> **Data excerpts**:
_ _ _

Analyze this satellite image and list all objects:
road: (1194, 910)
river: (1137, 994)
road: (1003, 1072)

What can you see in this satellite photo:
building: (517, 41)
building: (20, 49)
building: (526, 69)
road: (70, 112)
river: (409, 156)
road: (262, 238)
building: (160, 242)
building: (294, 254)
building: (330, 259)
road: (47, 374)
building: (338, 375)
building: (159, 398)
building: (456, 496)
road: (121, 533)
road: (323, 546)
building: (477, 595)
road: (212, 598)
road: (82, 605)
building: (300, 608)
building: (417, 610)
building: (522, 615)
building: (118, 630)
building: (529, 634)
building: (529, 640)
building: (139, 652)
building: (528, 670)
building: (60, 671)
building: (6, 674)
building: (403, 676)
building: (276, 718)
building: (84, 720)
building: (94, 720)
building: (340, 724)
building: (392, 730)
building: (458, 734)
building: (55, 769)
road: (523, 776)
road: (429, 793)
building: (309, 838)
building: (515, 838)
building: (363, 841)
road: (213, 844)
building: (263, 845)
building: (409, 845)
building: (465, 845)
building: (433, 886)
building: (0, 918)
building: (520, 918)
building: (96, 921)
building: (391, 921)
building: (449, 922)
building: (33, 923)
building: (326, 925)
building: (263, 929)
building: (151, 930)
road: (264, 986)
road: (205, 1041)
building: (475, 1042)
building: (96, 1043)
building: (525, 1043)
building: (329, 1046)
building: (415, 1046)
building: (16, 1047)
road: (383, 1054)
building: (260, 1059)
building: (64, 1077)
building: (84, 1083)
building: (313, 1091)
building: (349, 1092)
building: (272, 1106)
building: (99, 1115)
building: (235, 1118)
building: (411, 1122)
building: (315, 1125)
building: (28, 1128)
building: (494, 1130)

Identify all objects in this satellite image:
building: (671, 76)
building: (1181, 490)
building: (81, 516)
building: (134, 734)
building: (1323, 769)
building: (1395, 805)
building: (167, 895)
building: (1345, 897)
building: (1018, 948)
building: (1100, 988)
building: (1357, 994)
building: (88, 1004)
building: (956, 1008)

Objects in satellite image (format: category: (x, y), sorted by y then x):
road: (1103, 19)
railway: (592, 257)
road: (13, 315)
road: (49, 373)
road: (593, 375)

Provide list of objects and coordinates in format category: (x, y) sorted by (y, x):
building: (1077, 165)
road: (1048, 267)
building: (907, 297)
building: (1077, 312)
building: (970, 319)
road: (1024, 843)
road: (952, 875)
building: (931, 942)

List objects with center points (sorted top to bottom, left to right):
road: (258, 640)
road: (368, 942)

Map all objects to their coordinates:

_ _ _

> **PROMPT**: The data above should be copied exactly, with no line omitted.

> **WRITTEN ANSWER**:
Analyze this satellite image and list all objects:
road: (1194, 910)
river: (1137, 994)
road: (1003, 1072)

What can you see in this satellite photo:
building: (517, 41)
building: (20, 49)
building: (526, 69)
road: (70, 112)
river: (409, 156)
road: (262, 238)
building: (160, 242)
building: (294, 254)
building: (330, 259)
road: (47, 374)
building: (338, 375)
building: (159, 398)
building: (456, 496)
road: (121, 533)
road: (323, 546)
building: (477, 595)
road: (212, 598)
road: (82, 605)
building: (300, 608)
building: (417, 610)
building: (522, 615)
building: (118, 630)
building: (529, 634)
building: (529, 640)
building: (139, 652)
building: (528, 670)
building: (60, 671)
building: (6, 674)
building: (403, 676)
building: (276, 718)
building: (84, 720)
building: (94, 720)
building: (340, 724)
building: (392, 730)
building: (458, 734)
building: (55, 769)
road: (523, 776)
road: (429, 793)
building: (309, 838)
building: (515, 838)
building: (363, 841)
road: (213, 844)
building: (263, 845)
building: (409, 845)
building: (465, 845)
building: (433, 886)
building: (0, 918)
building: (520, 918)
building: (96, 921)
building: (391, 921)
building: (449, 922)
building: (33, 923)
building: (326, 925)
building: (263, 929)
building: (151, 930)
road: (264, 986)
road: (205, 1041)
building: (475, 1042)
building: (96, 1043)
building: (525, 1043)
building: (329, 1046)
building: (415, 1046)
building: (16, 1047)
road: (383, 1054)
building: (260, 1059)
building: (64, 1077)
building: (84, 1083)
building: (313, 1091)
building: (349, 1092)
building: (272, 1106)
building: (99, 1115)
building: (235, 1118)
building: (411, 1122)
building: (315, 1125)
building: (28, 1128)
building: (494, 1130)

Identify all objects in this satellite image:
building: (671, 76)
building: (1181, 490)
building: (81, 516)
building: (134, 734)
building: (1323, 769)
building: (1395, 805)
building: (167, 895)
building: (1345, 897)
building: (1018, 948)
building: (1100, 988)
building: (1357, 994)
building: (88, 1004)
building: (956, 1008)

Objects in satellite image (format: category: (x, y), sorted by y then x):
road: (1103, 19)
railway: (592, 257)
road: (13, 315)
road: (49, 373)
road: (593, 375)

Provide list of objects and coordinates in format category: (x, y) sorted by (y, x):
building: (1077, 165)
road: (1048, 267)
building: (907, 297)
building: (1077, 312)
building: (970, 319)
road: (1024, 843)
road: (952, 875)
building: (931, 942)

List objects with center points (sorted top to bottom, left to right):
road: (258, 640)
road: (368, 942)

Map all objects to their coordinates:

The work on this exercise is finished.